Data for analysis START
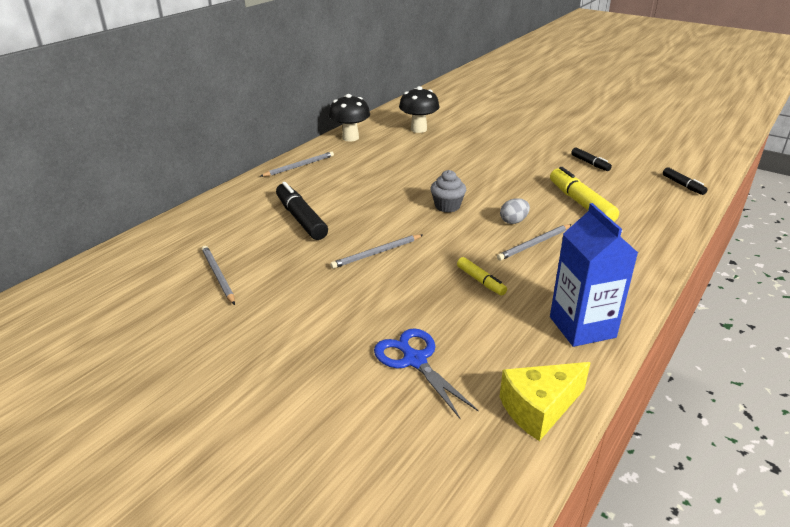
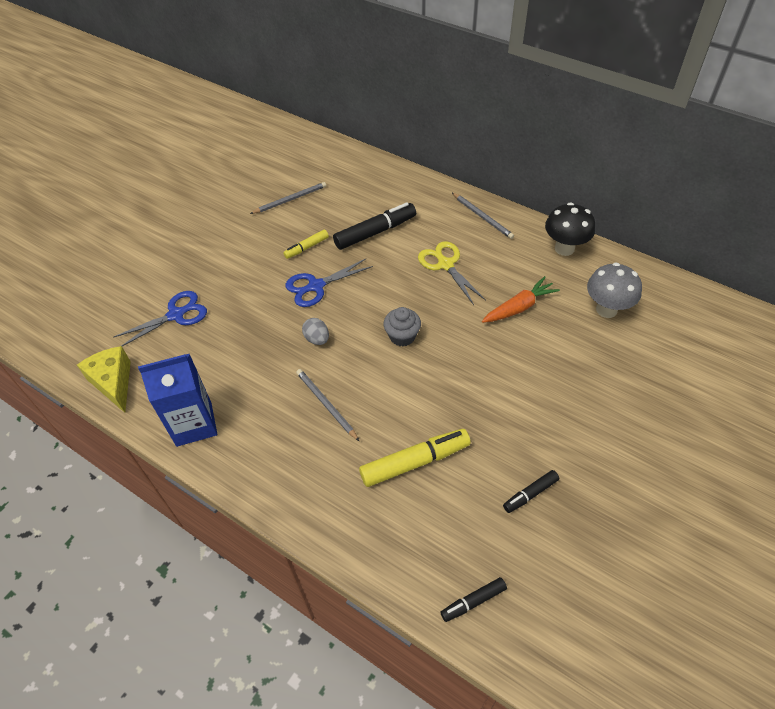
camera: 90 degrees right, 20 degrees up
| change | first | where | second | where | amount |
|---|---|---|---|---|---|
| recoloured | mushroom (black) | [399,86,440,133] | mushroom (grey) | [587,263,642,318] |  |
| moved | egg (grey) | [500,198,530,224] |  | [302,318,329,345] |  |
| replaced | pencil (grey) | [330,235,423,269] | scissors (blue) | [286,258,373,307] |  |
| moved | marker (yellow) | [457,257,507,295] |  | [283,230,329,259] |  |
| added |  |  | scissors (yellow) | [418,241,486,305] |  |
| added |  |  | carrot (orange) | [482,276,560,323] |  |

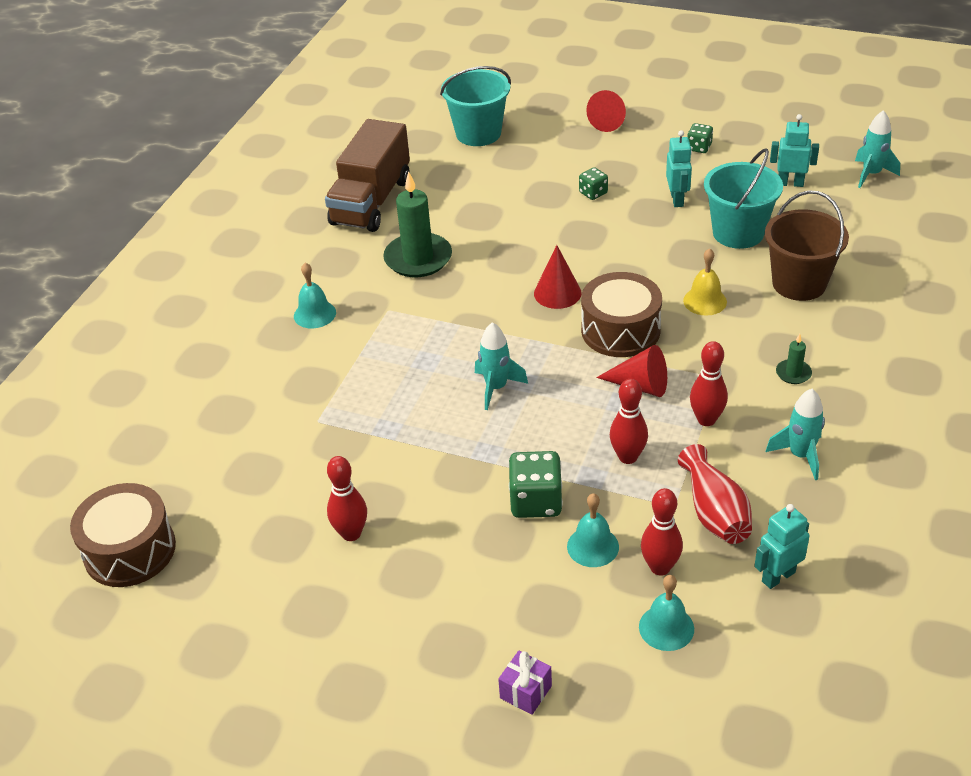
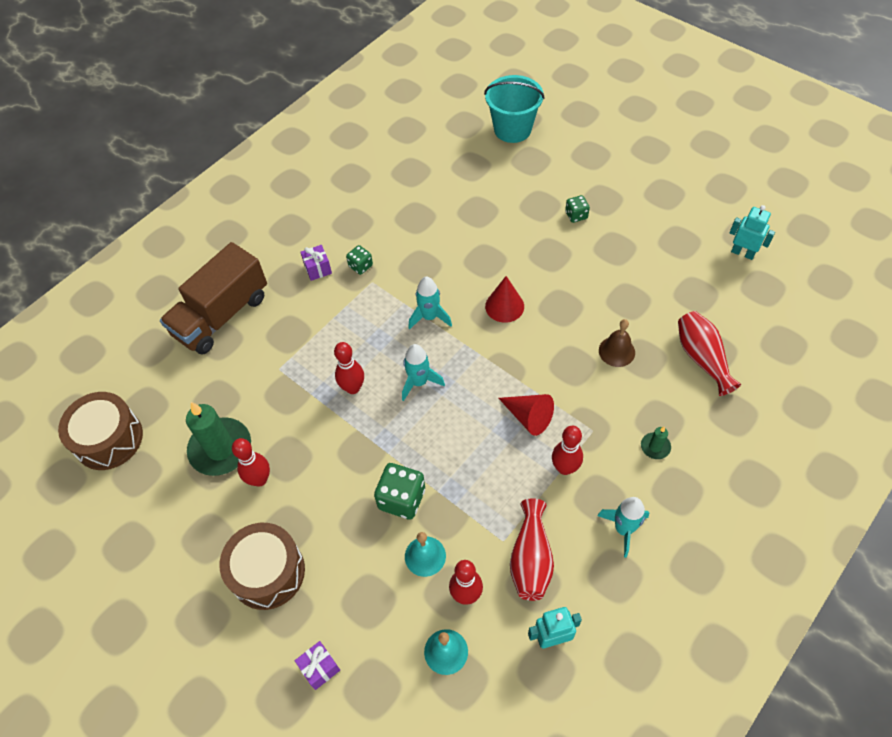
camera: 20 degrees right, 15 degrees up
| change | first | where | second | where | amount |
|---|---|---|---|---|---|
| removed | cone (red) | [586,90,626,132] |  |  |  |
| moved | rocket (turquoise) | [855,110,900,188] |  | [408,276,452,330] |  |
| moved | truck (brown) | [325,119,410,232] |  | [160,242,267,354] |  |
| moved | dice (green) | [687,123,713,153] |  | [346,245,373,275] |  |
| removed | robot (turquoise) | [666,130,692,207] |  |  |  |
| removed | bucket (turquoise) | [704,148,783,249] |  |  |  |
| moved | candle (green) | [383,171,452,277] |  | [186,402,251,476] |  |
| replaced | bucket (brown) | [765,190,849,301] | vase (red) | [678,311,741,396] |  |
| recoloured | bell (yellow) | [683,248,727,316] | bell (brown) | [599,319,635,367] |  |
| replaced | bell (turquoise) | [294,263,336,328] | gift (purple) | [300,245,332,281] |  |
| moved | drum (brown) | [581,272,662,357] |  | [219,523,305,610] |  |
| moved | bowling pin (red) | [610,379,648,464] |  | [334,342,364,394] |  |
Data for analysis END
Work required:
All that is wanted is a faithful reproduction of the line above with "moved | marker", the line with "scissors (yellow) |", and every line in between.

Result:
| moved | marker (yellow) | [457,257,507,295] |  | [283,230,329,259] |  |
| added |  |  | scissors (yellow) | [418,241,486,305] |  |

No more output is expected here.